- _Objetivo de la tarea_:
Imprime, por favor, todas las líneas de los datos siguientes sin cambiar ni un solo carácter.

[Filas de datos de localización]
----

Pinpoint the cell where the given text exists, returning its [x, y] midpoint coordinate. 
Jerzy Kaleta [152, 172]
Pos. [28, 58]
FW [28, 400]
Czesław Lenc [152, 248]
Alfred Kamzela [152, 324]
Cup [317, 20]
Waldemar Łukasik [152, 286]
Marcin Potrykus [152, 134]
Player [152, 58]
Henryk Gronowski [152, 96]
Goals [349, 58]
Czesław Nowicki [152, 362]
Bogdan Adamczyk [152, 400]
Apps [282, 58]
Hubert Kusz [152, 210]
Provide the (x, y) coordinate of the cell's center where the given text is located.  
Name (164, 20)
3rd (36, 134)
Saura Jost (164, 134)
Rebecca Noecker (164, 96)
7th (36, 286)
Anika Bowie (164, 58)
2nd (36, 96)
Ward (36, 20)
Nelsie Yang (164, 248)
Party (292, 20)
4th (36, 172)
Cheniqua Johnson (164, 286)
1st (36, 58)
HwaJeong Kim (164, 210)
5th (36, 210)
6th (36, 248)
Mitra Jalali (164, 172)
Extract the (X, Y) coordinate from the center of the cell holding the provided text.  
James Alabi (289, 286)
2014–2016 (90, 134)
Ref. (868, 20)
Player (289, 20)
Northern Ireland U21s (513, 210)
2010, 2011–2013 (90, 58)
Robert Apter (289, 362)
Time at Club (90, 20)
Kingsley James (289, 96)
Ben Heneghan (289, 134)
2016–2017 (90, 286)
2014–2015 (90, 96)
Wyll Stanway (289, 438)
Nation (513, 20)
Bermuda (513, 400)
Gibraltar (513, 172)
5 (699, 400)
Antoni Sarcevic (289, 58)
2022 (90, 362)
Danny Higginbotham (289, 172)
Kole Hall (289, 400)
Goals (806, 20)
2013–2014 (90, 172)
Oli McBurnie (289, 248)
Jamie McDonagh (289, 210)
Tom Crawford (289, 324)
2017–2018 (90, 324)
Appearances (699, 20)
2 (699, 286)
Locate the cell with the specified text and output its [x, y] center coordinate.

----

- _Respuesta escrita_:
Pinpoint the cell where the given text exists, returning its [x, y] midpoint coordinate. 
Jerzy Kaleta [152, 172]
Pos. [28, 58]
FW [28, 400]
Czesław Lenc [152, 248]
Alfred Kamzela [152, 324]
Cup [317, 20]
Waldemar Łukasik [152, 286]
Marcin Potrykus [152, 134]
Player [152, 58]
Henryk Gronowski [152, 96]
Goals [349, 58]
Czesław Nowicki [152, 362]
Bogdan Adamczyk [152, 400]
Apps [282, 58]
Hubert Kusz [152, 210]
Provide the (x, y) coordinate of the cell's center where the given text is located.  
Name (164, 20)
3rd (36, 134)
Saura Jost (164, 134)
Rebecca Noecker (164, 96)
7th (36, 286)
Anika Bowie (164, 58)
2nd (36, 96)
Ward (36, 20)
Nelsie Yang (164, 248)
Party (292, 20)
4th (36, 172)
Cheniqua Johnson (164, 286)
1st (36, 58)
HwaJeong Kim (164, 210)
5th (36, 210)
6th (36, 248)
Mitra Jalali (164, 172)
Extract the (X, Y) coordinate from the center of the cell holding the provided text.  
James Alabi (289, 286)
2014–2016 (90, 134)
Ref. (868, 20)
Player (289, 20)
Northern Ireland U21s (513, 210)
2010, 2011–2013 (90, 58)
Robert Apter (289, 362)
Time at Club (90, 20)
Kingsley James (289, 96)
Ben Heneghan (289, 134)
2016–2017 (90, 286)
2014–2015 (90, 96)
Wyll Stanway (289, 438)
Nation (513, 20)
Bermuda (513, 400)
Gibraltar (513, 172)
5 (699, 400)
Antoni Sarcevic (289, 58)
2022 (90, 362)
Danny Higginbotham (289, 172)
Kole Hall (289, 400)
Goals (806, 20)
2013–2014 (90, 172)
Oli McBurnie (289, 248)
Jamie McDonagh (289, 210)
Tom Crawford (289, 324)
2017–2018 (90, 324)
Appearances (699, 20)
2 (699, 286)
Locate the cell with the specified text and output its [x, y] center coordinate.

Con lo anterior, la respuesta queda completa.